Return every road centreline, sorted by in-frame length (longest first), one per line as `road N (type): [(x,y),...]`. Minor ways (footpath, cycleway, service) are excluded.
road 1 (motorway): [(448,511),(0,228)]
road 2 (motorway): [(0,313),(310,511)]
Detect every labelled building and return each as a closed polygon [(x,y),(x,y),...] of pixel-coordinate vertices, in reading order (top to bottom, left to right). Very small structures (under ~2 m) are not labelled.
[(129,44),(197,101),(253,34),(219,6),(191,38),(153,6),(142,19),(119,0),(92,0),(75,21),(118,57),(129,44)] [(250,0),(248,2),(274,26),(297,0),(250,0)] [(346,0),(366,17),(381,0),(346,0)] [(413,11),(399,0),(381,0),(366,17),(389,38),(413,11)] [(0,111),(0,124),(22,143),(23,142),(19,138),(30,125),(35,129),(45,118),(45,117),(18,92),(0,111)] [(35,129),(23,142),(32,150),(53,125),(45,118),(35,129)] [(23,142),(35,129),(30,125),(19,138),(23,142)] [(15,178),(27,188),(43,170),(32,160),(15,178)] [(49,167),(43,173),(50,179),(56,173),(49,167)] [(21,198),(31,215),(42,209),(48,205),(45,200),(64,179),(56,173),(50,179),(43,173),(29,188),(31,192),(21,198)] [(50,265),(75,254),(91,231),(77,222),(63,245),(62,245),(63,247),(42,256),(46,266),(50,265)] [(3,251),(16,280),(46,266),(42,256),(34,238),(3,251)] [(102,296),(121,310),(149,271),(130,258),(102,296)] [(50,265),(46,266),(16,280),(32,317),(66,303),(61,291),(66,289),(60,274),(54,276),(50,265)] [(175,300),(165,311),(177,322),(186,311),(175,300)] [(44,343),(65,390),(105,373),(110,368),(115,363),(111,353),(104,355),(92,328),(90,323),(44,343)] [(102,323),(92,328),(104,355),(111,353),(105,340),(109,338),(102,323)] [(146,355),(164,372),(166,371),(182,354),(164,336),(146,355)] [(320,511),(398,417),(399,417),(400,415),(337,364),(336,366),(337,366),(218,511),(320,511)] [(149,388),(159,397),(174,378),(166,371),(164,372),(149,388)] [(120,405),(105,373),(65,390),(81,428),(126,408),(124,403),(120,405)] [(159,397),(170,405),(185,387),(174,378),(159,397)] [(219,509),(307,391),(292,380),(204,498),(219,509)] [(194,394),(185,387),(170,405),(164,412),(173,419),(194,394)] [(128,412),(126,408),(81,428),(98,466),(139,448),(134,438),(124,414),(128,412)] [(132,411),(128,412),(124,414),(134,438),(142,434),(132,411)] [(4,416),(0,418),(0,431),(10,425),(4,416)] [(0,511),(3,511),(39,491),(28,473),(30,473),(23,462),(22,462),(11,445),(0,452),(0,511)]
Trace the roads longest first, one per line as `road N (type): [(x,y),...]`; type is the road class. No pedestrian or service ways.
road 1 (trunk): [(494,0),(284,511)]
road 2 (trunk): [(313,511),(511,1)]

+-------+

#### [SHORT PROBLEM]
Write out every entry above verbatim, line for line, without changing any characters.

#### [SOLUTION TO THE PROBLEM]
Return every road centreline, sorted by in-frame length (longest first), one per line as `road N (type): [(x,y),...]`. Minor ways (footpath, cycleway, service) are excluded.
road 1 (motorway): [(448,511),(0,228)]
road 2 (motorway): [(0,313),(310,511)]
Detect every labelled building and return each as a closed polygon [(x,y),(x,y),...] of pixel-coordinate vertices, in reading order (top to bottom, left to right). Very small structures (under ~2 m) are not labelled.
[(129,44),(197,101),(253,34),(219,6),(191,38),(153,6),(142,19),(119,0),(92,0),(75,21),(118,57),(129,44)] [(250,0),(248,2),(274,26),(297,0),(250,0)] [(346,0),(366,17),(381,0),(346,0)] [(413,11),(399,0),(381,0),(366,17),(389,38),(413,11)] [(0,111),(0,124),(22,143),(23,142),(19,138),(30,125),(35,129),(45,118),(45,117),(18,92),(0,111)] [(35,129),(23,142),(32,150),(53,125),(45,118),(35,129)] [(23,142),(35,129),(30,125),(19,138),(23,142)] [(15,178),(27,188),(43,170),(32,160),(15,178)] [(49,167),(43,173),(50,179),(56,173),(49,167)] [(21,198),(31,215),(42,209),(48,205),(45,200),(64,179),(56,173),(50,179),(43,173),(29,188),(31,192),(21,198)] [(50,265),(75,254),(91,231),(77,222),(63,245),(62,245),(63,247),(42,256),(46,266),(50,265)] [(3,251),(16,280),(46,266),(42,256),(34,238),(3,251)] [(102,296),(121,310),(149,271),(130,258),(102,296)] [(50,265),(46,266),(16,280),(32,317),(66,303),(61,291),(66,289),(60,274),(54,276),(50,265)] [(175,300),(165,311),(177,322),(186,311),(175,300)] [(44,343),(65,390),(105,373),(110,368),(115,363),(111,353),(104,355),(92,328),(90,323),(44,343)] [(102,323),(92,328),(104,355),(111,353),(105,340),(109,338),(102,323)] [(146,355),(164,372),(166,371),(182,354),(164,336),(146,355)] [(320,511),(398,417),(399,417),(400,415),(337,364),(336,366),(337,366),(218,511),(320,511)] [(149,388),(159,397),(174,378),(166,371),(164,372),(149,388)] [(120,405),(105,373),(65,390),(81,428),(126,408),(124,403),(120,405)] [(159,397),(170,405),(185,387),(174,378),(159,397)] [(219,509),(307,391),(292,380),(204,498),(219,509)] [(194,394),(185,387),(170,405),(164,412),(173,419),(194,394)] [(128,412),(126,408),(81,428),(98,466),(139,448),(134,438),(124,414),(128,412)] [(132,411),(128,412),(124,414),(134,438),(142,434),(132,411)] [(4,416),(0,418),(0,431),(10,425),(4,416)] [(0,511),(3,511),(39,491),(28,473),(30,473),(23,462),(22,462),(11,445),(0,452),(0,511)]
Trace the roads longest first, one per line as `road N (type): [(x,y),...]`; type is the road class. No pedestrian or service ways.
road 1 (trunk): [(494,0),(284,511)]
road 2 (trunk): [(313,511),(511,1)]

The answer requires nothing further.